## EXERCISE OBJECTIVE
Look through the records below for the line with "camera: 10 degrees left, 0 degrees up" and the line with "[560 414 71 52]", then return those lines and all lines between, exactly.

## INFORMATION

▽

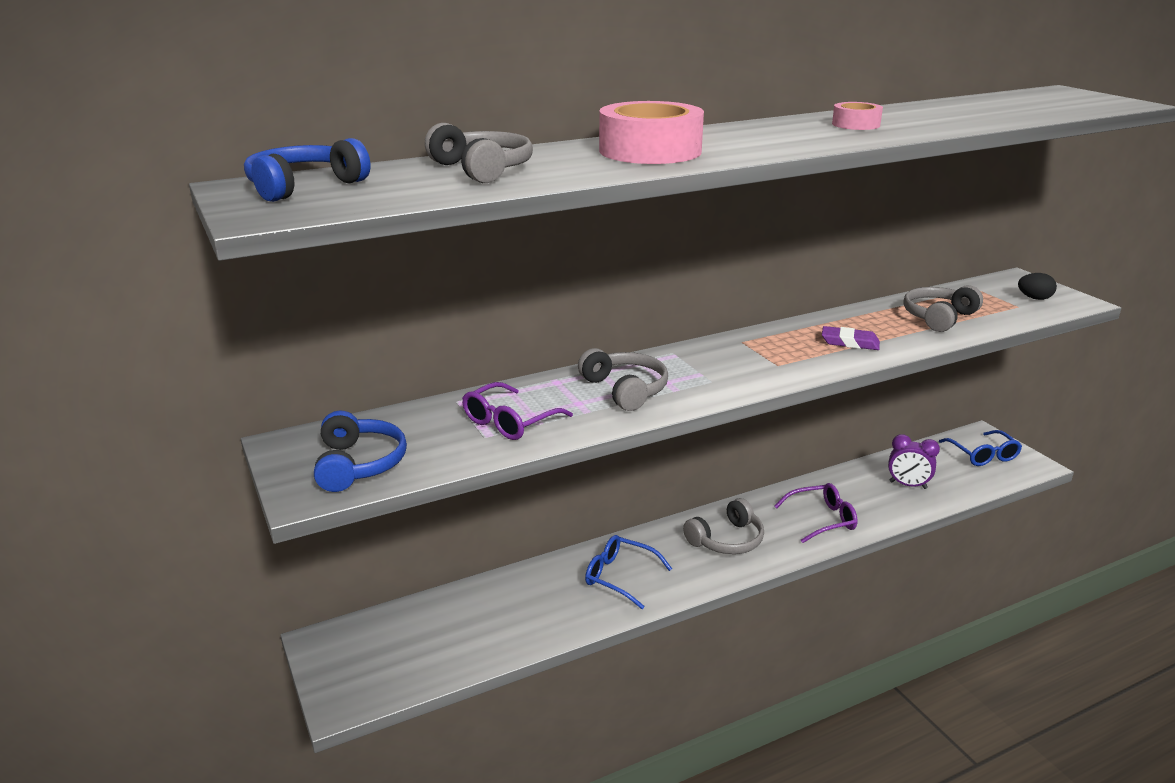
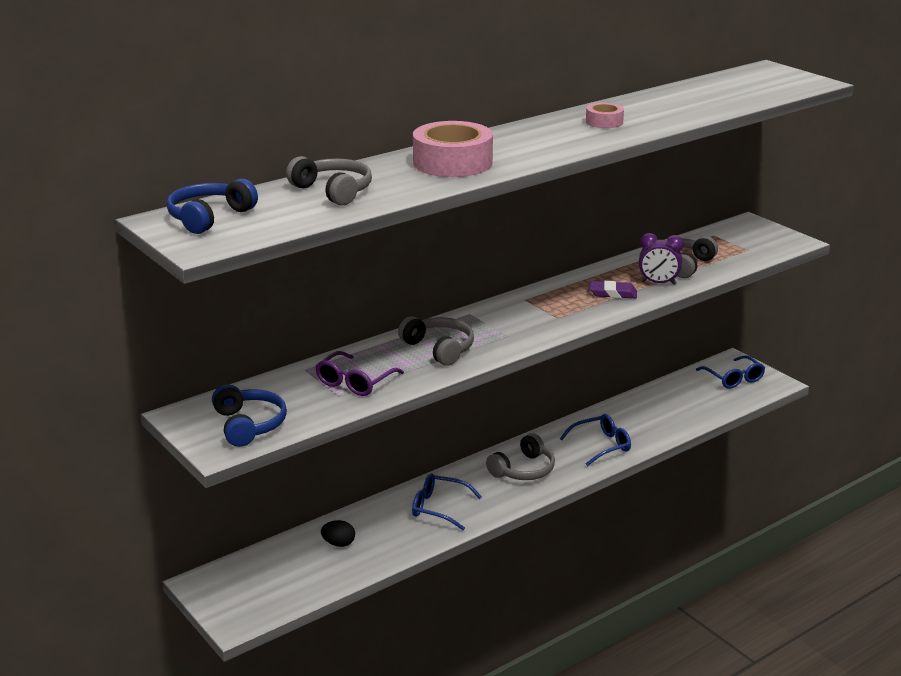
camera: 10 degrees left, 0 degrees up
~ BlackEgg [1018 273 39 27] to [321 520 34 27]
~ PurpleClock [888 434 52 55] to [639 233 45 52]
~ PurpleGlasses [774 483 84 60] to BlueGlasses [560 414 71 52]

△
▽

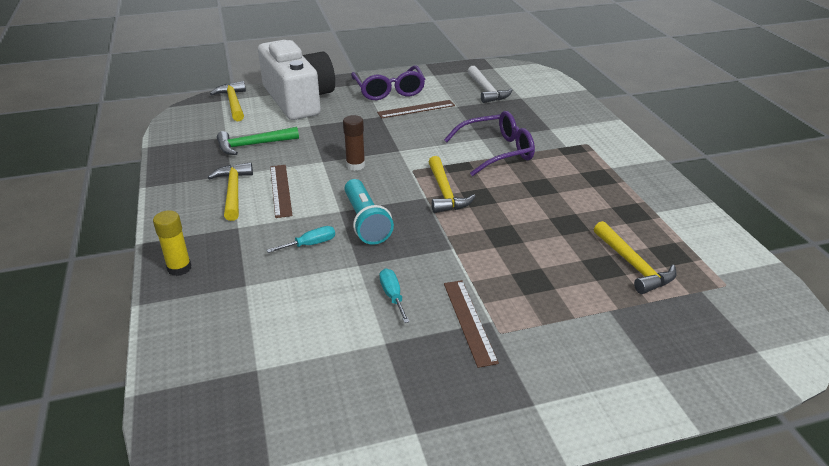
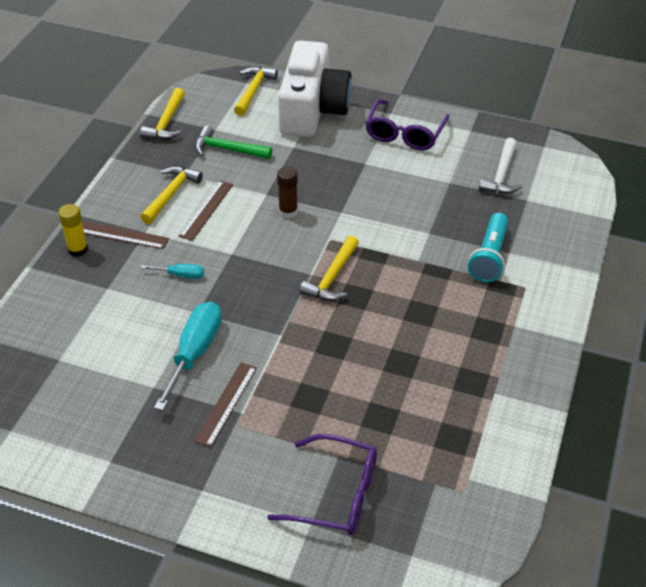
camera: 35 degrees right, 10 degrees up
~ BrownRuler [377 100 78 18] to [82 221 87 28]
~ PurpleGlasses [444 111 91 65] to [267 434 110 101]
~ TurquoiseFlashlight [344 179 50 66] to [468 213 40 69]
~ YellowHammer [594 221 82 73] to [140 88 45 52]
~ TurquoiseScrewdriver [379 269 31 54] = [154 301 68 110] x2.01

△

## RESPONSE BOX
camera: 10 degrees left, 0 degrees up
~ BlackEgg [1018 273 39 27] to [321 520 34 27]
~ PurpleClock [888 434 52 55] to [639 233 45 52]
~ PurpleGlasses [774 483 84 60] to BlueGlasses [560 414 71 52]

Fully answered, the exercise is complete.